*** Opening of AVAILABLE RECORDS ***

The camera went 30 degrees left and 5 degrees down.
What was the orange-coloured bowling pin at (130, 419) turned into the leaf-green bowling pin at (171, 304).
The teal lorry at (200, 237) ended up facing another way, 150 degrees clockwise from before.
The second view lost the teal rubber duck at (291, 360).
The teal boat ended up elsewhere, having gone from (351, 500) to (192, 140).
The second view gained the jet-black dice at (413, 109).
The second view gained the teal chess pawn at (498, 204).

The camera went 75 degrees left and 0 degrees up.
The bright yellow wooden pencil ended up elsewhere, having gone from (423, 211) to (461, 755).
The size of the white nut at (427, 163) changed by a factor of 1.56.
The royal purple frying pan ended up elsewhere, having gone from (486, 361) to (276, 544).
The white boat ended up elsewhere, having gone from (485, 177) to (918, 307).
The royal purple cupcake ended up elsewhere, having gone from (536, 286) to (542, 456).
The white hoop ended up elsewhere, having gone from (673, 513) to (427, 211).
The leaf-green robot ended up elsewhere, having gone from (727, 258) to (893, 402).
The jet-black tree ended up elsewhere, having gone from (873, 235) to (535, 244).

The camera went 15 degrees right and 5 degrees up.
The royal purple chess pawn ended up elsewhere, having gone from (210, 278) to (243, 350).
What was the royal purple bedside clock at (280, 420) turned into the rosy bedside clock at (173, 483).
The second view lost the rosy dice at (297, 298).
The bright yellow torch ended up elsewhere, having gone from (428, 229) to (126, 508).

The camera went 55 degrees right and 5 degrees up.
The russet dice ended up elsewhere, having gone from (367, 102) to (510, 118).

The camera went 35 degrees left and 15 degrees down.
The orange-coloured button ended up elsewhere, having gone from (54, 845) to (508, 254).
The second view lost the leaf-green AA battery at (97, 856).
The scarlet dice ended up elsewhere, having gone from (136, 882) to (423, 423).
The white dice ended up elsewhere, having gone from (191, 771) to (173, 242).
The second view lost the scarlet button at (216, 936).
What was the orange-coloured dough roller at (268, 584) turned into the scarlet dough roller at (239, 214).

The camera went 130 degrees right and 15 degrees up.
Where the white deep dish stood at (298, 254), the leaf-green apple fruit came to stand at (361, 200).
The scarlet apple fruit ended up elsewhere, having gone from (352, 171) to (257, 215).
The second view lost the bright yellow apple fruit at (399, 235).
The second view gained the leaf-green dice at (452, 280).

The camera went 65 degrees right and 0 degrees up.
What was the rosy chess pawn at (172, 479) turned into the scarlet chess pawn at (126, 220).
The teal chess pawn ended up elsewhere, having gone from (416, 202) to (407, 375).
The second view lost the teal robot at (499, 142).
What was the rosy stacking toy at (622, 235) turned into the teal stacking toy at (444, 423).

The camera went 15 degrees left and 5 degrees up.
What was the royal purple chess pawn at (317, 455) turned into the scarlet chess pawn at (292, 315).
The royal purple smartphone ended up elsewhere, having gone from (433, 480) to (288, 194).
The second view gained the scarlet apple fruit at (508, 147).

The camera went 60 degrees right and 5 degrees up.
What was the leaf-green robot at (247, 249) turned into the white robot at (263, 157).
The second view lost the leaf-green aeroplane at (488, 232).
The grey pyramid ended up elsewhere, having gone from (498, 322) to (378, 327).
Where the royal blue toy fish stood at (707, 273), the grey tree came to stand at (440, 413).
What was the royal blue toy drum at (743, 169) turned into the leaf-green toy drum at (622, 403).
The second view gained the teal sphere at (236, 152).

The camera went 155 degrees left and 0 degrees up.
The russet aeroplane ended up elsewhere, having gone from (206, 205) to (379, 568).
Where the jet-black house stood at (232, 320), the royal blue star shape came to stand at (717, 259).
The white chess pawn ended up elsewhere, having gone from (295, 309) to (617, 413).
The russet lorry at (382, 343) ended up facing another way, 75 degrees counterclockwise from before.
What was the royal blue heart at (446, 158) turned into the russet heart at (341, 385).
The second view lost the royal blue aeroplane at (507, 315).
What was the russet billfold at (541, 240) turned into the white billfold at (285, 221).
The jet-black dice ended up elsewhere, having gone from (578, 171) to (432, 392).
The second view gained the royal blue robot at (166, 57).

*** Close of AVAILABLE RECORDS ***

__ACTION ITEM__: Repeat the full set of records exactly.

__SOLUTION TO THE EXERCISE__:
The camera went 30 degrees left and 5 degrees down.
What was the orange-coloured bowling pin at (130, 419) turned into the leaf-green bowling pin at (171, 304).
The teal lorry at (200, 237) ended up facing another way, 150 degrees clockwise from before.
The second view lost the teal rubber duck at (291, 360).
The teal boat ended up elsewhere, having gone from (351, 500) to (192, 140).
The second view gained the jet-black dice at (413, 109).
The second view gained the teal chess pawn at (498, 204).

The camera went 75 degrees left and 0 degrees up.
The bright yellow wooden pencil ended up elsewhere, having gone from (423, 211) to (461, 755).
The size of the white nut at (427, 163) changed by a factor of 1.56.
The royal purple frying pan ended up elsewhere, having gone from (486, 361) to (276, 544).
The white boat ended up elsewhere, having gone from (485, 177) to (918, 307).
The royal purple cupcake ended up elsewhere, having gone from (536, 286) to (542, 456).
The white hoop ended up elsewhere, having gone from (673, 513) to (427, 211).
The leaf-green robot ended up elsewhere, having gone from (727, 258) to (893, 402).
The jet-black tree ended up elsewhere, having gone from (873, 235) to (535, 244).

The camera went 15 degrees right and 5 degrees up.
The royal purple chess pawn ended up elsewhere, having gone from (210, 278) to (243, 350).
What was the royal purple bedside clock at (280, 420) turned into the rosy bedside clock at (173, 483).
The second view lost the rosy dice at (297, 298).
The bright yellow torch ended up elsewhere, having gone from (428, 229) to (126, 508).

The camera went 55 degrees right and 5 degrees up.
The russet dice ended up elsewhere, having gone from (367, 102) to (510, 118).

The camera went 35 degrees left and 15 degrees down.
The orange-coloured button ended up elsewhere, having gone from (54, 845) to (508, 254).
The second view lost the leaf-green AA battery at (97, 856).
The scarlet dice ended up elsewhere, having gone from (136, 882) to (423, 423).
The white dice ended up elsewhere, having gone from (191, 771) to (173, 242).
The second view lost the scarlet button at (216, 936).
What was the orange-coloured dough roller at (268, 584) turned into the scarlet dough roller at (239, 214).

The camera went 130 degrees right and 15 degrees up.
Where the white deep dish stood at (298, 254), the leaf-green apple fruit came to stand at (361, 200).
The scarlet apple fruit ended up elsewhere, having gone from (352, 171) to (257, 215).
The second view lost the bright yellow apple fruit at (399, 235).
The second view gained the leaf-green dice at (452, 280).

The camera went 65 degrees right and 0 degrees up.
What was the rosy chess pawn at (172, 479) turned into the scarlet chess pawn at (126, 220).
The teal chess pawn ended up elsewhere, having gone from (416, 202) to (407, 375).
The second view lost the teal robot at (499, 142).
What was the rosy stacking toy at (622, 235) turned into the teal stacking toy at (444, 423).

The camera went 15 degrees left and 5 degrees up.
What was the royal purple chess pawn at (317, 455) turned into the scarlet chess pawn at (292, 315).
The royal purple smartphone ended up elsewhere, having gone from (433, 480) to (288, 194).
The second view gained the scarlet apple fruit at (508, 147).

The camera went 60 degrees right and 5 degrees up.
What was the leaf-green robot at (247, 249) turned into the white robot at (263, 157).
The second view lost the leaf-green aeroplane at (488, 232).
The grey pyramid ended up elsewhere, having gone from (498, 322) to (378, 327).
Where the royal blue toy fish stood at (707, 273), the grey tree came to stand at (440, 413).
What was the royal blue toy drum at (743, 169) turned into the leaf-green toy drum at (622, 403).
The second view gained the teal sphere at (236, 152).

The camera went 155 degrees left and 0 degrees up.
The russet aeroplane ended up elsewhere, having gone from (206, 205) to (379, 568).
Where the jet-black house stood at (232, 320), the royal blue star shape came to stand at (717, 259).
The white chess pawn ended up elsewhere, having gone from (295, 309) to (617, 413).
The russet lorry at (382, 343) ended up facing another way, 75 degrees counterclockwise from before.
What was the royal blue heart at (446, 158) turned into the russet heart at (341, 385).
The second view lost the royal blue aeroplane at (507, 315).
What was the russet billfold at (541, 240) turned into the white billfold at (285, 221).
The jet-black dice ended up elsewhere, having gone from (578, 171) to (432, 392).
The second view gained the royal blue robot at (166, 57).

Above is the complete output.